(EXERCISE INSTRUCTIONS) From the material below, copy every line in which the word "vase" occurs.

(RECORDS PROVIDED)
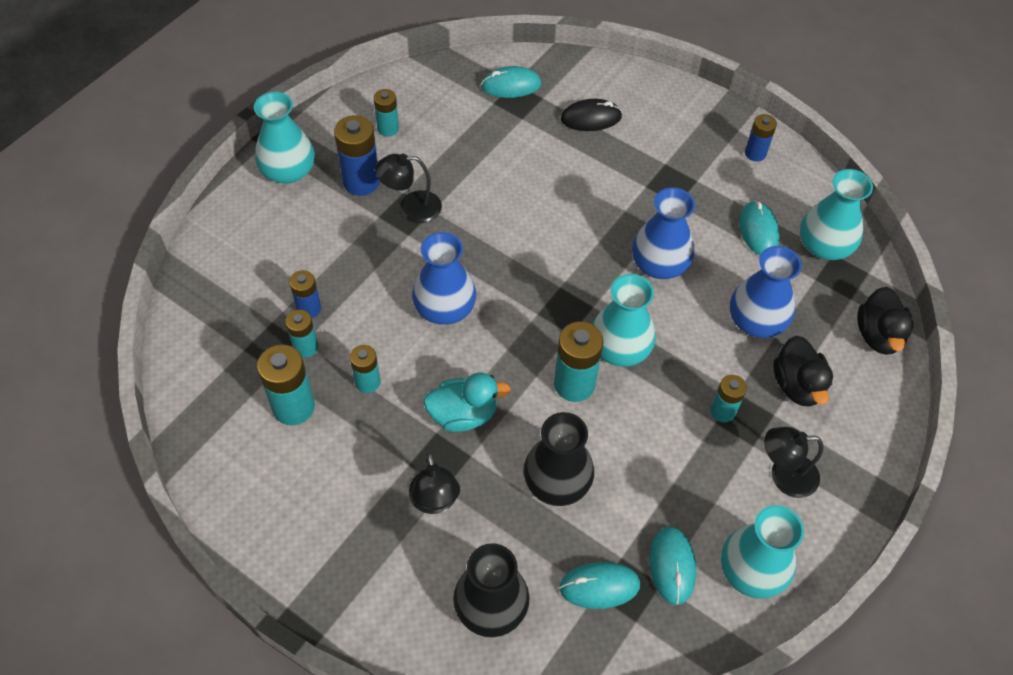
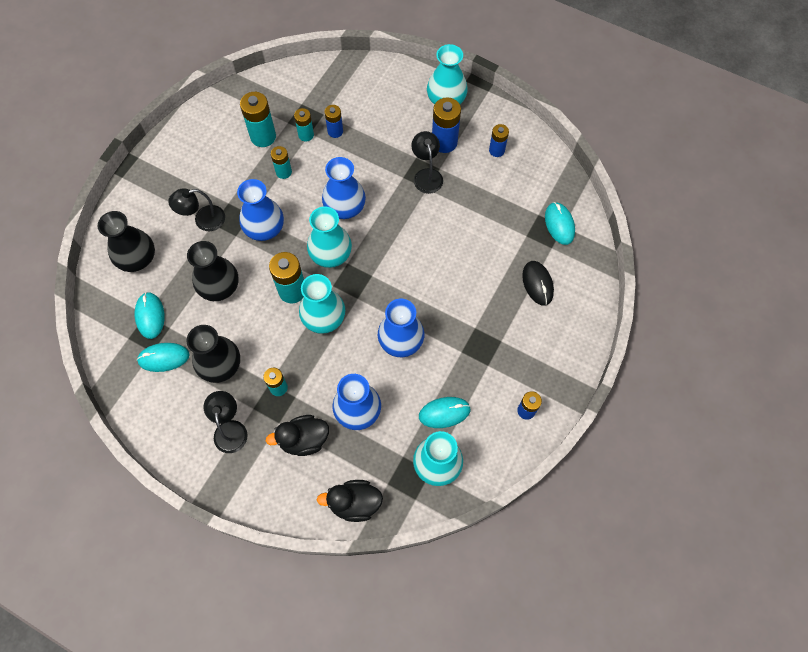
camera: 85 degrees right, 10 degrees up
(388, 129) = (496, 150): turquoise battery -> blue battery
(463, 414) = (264, 228): turquoise duck -> blue vase
(686, 485) = (220, 365): none -> black vase
(752, 570) = (161, 407): turquoise vase -> turquoise vase (330, 254)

(SOLUTION TO THIS TASK)
(463, 414) = (264, 228): turquoise duck -> blue vase
(686, 485) = (220, 365): none -> black vase
(752, 570) = (161, 407): turquoise vase -> turquoise vase (330, 254)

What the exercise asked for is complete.